For this exercise, reproduce only the lines from the one holding "SW4: none -> button (+3V3, W11)" through the final line of the data below, exactly, and omit pictures.

DATA SUPPLIED:

· · · · ·

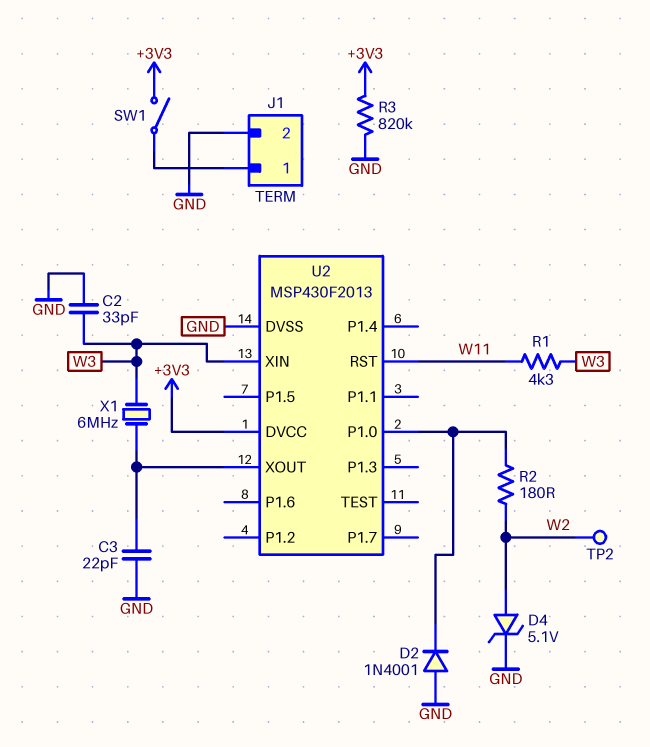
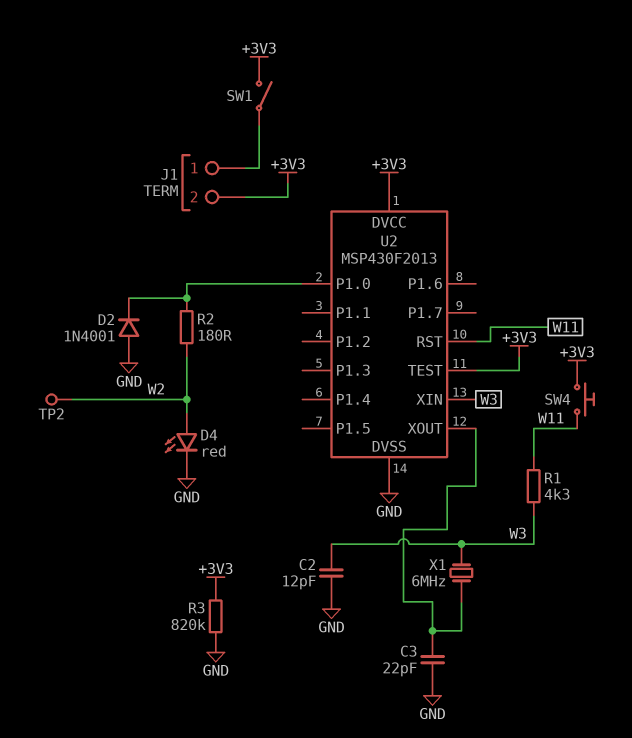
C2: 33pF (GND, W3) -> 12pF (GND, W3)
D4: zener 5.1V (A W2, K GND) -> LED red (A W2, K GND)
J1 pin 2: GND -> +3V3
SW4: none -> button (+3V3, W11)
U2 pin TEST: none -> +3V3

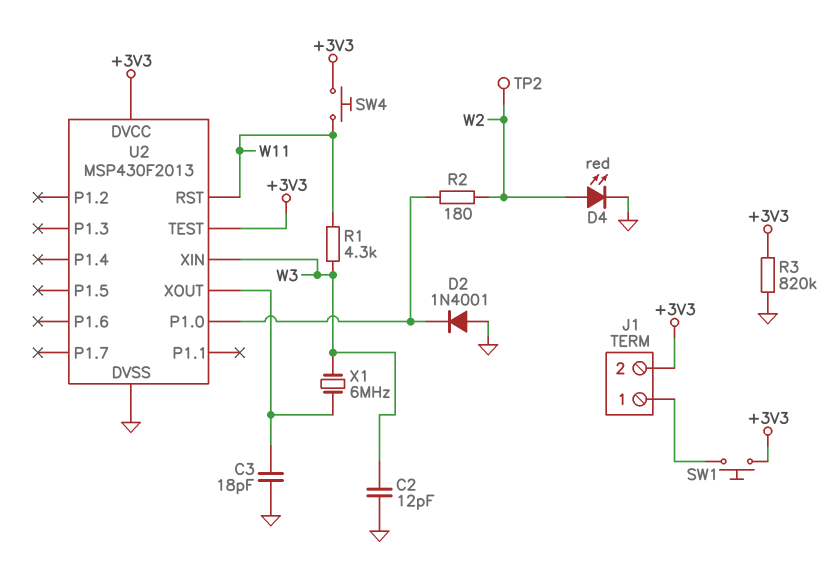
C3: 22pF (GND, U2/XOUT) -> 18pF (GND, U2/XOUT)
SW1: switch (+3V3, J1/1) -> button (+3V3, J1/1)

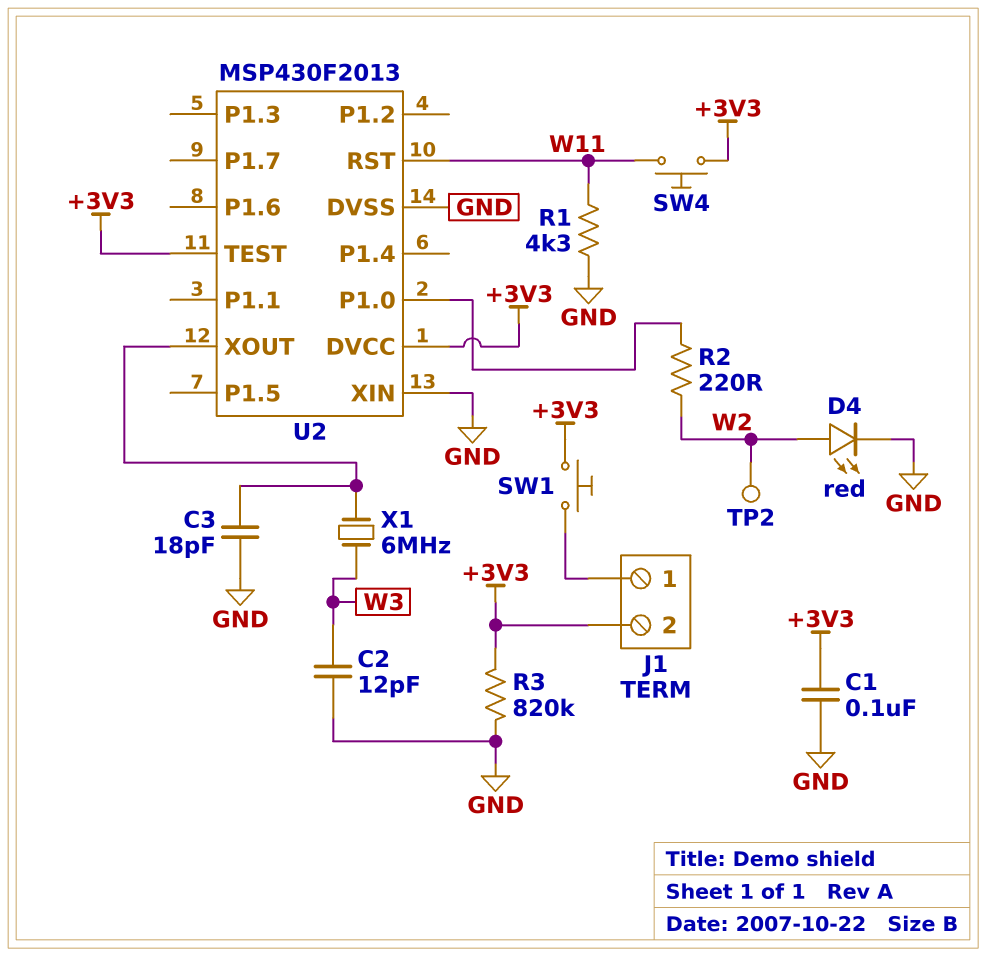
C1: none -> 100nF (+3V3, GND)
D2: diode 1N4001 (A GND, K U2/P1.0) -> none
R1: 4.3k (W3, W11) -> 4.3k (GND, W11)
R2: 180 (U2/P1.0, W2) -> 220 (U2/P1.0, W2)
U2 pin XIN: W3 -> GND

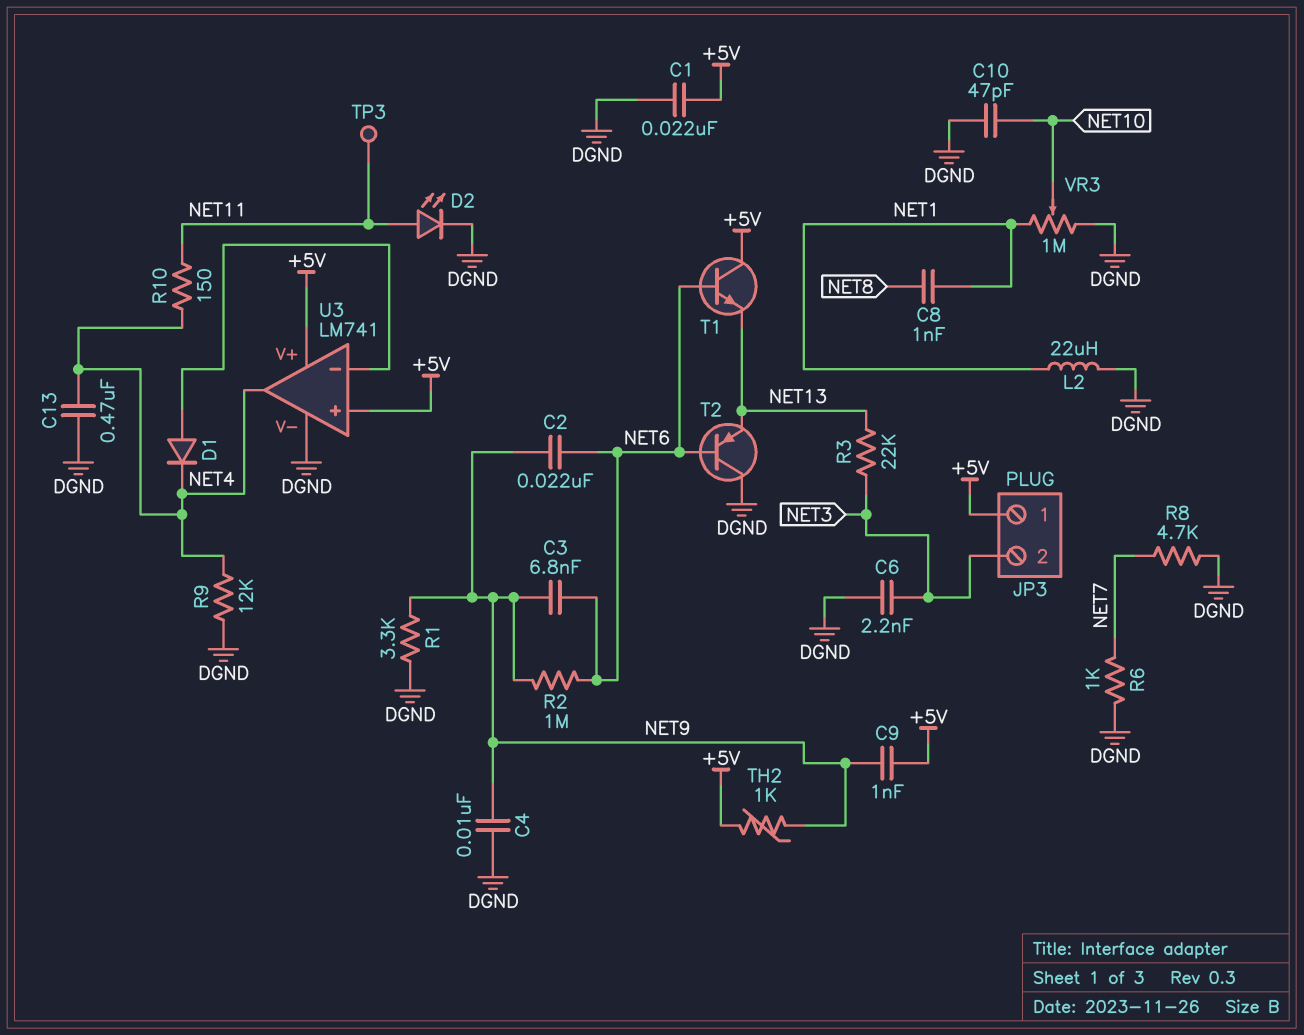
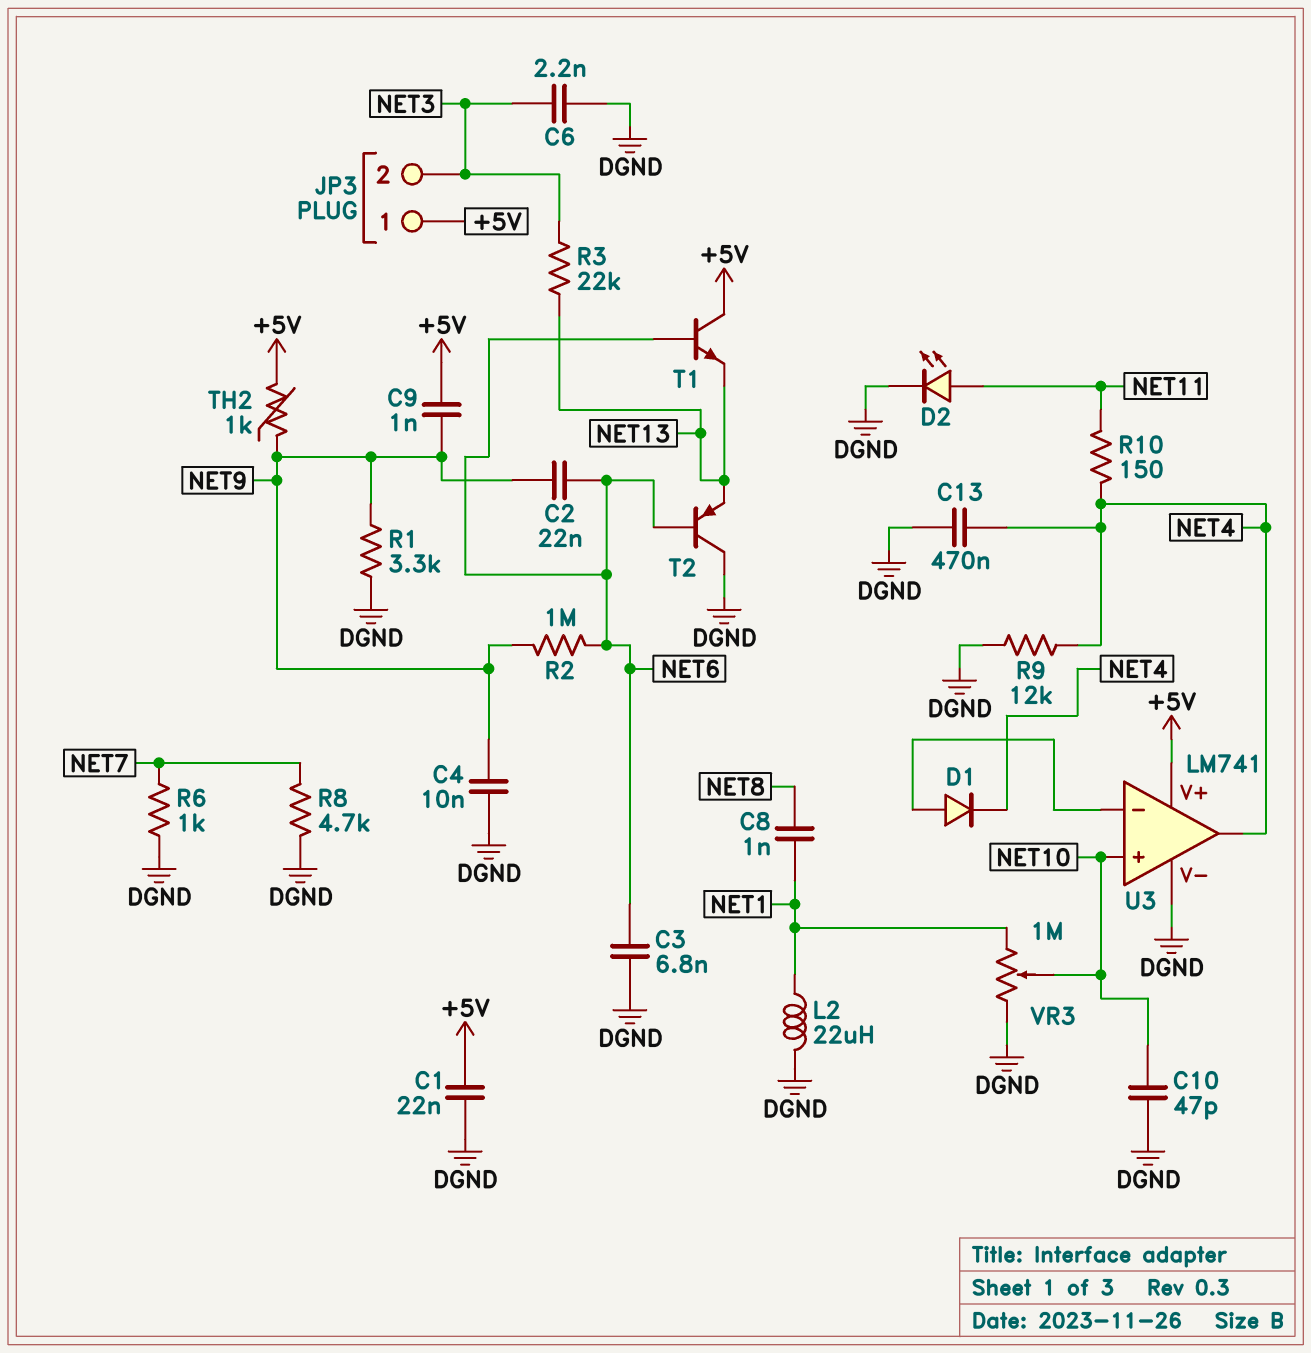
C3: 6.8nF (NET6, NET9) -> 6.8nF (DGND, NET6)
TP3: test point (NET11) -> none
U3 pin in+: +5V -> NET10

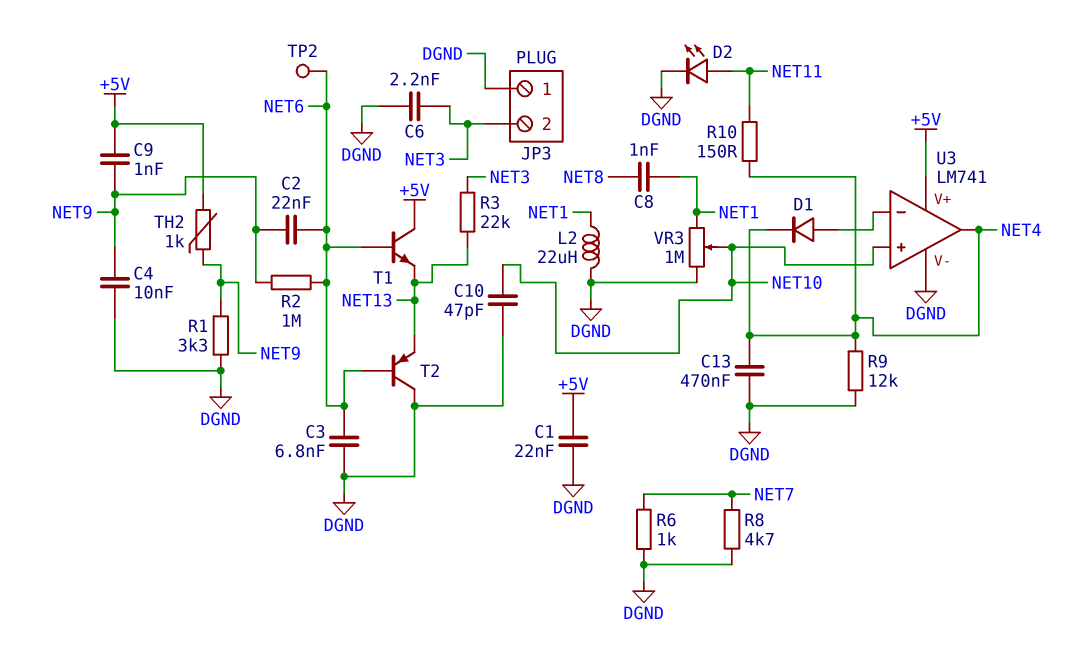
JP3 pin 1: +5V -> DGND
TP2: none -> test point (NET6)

· · · · ·

RESPONSE AREA:
SW4: none -> button (+3V3, W11)
U2 pin TEST: none -> +3V3

C3: 22pF (GND, U2/XOUT) -> 18pF (GND, U2/XOUT)
SW1: switch (+3V3, J1/1) -> button (+3V3, J1/1)

C1: none -> 100nF (+3V3, GND)
D2: diode 1N4001 (A GND, K U2/P1.0) -> none
R1: 4.3k (W3, W11) -> 4.3k (GND, W11)
R2: 180 (U2/P1.0, W2) -> 220 (U2/P1.0, W2)
U2 pin XIN: W3 -> GND

C3: 6.8nF (NET6, NET9) -> 6.8nF (DGND, NET6)
TP3: test point (NET11) -> none
U3 pin in+: +5V -> NET10

JP3 pin 1: +5V -> DGND
TP2: none -> test point (NET6)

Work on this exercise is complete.